• ASSIGNMENT: Only the pictures are to be dropped, and the rest of the data should be copied exactly.

=-=-=-=-=

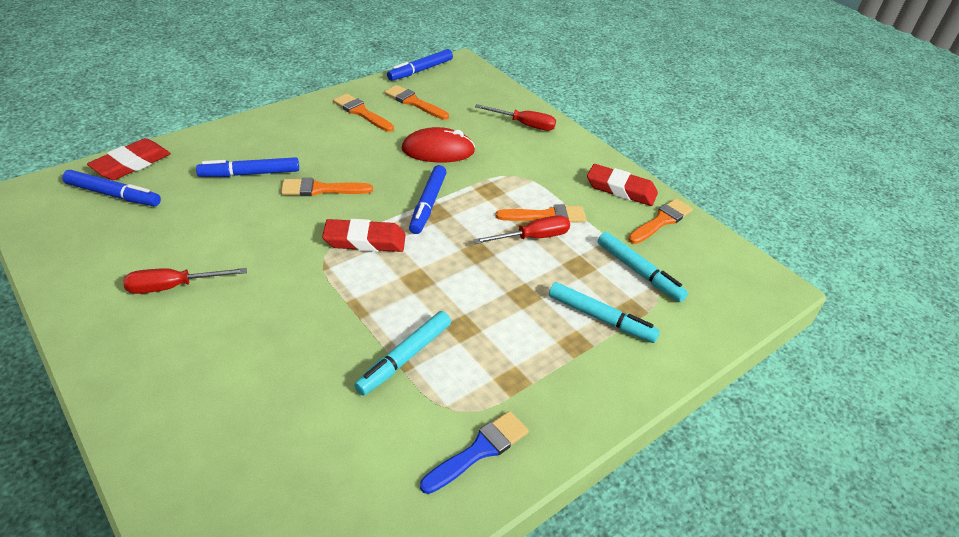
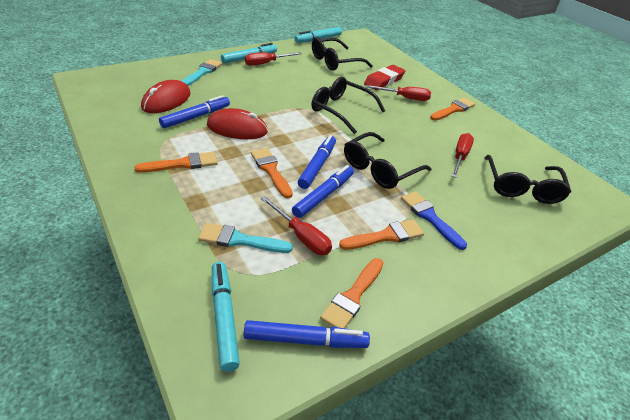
black glasses: 0 -> 4
red eraser: 3 -> 1
red mouse: 1 -> 2
red screwdriver: 3 -> 4
turquoise brush: 0 -> 2

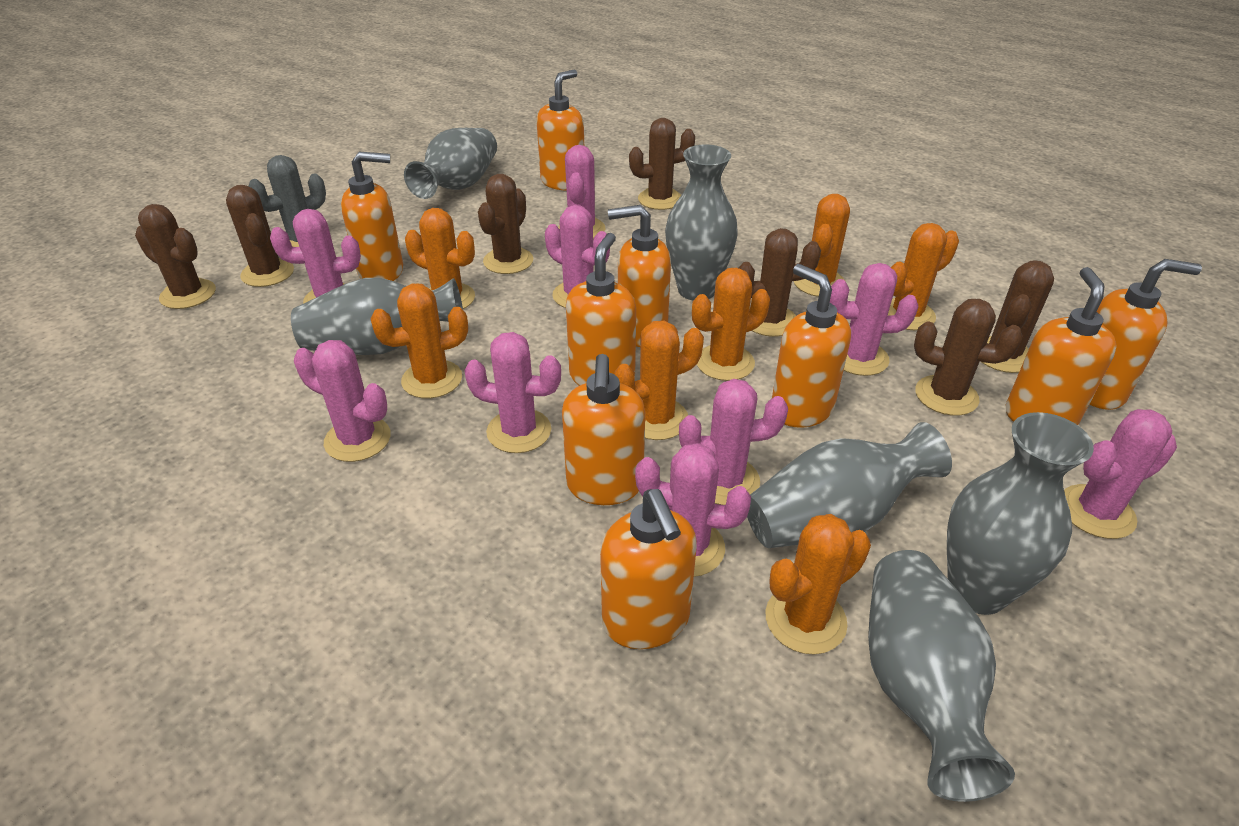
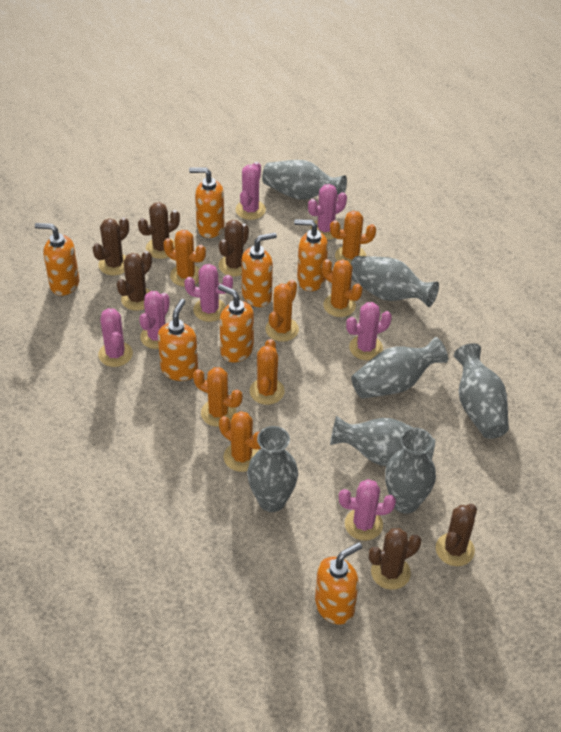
brown cactus: 7 -> 6
grey cactus: 1 -> 0
grey vase: 6 -> 7
orange soap dispenser: 9 -> 7
pink cactus: 9 -> 7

=-=-=-=-=

• YOUR SOLUTION:
black glasses: 0 -> 4
red eraser: 3 -> 1
red mouse: 1 -> 2
red screwdriver: 3 -> 4
turquoise brush: 0 -> 2

brown cactus: 7 -> 6
grey cactus: 1 -> 0
grey vase: 6 -> 7
orange soap dispenser: 9 -> 7
pink cactus: 9 -> 7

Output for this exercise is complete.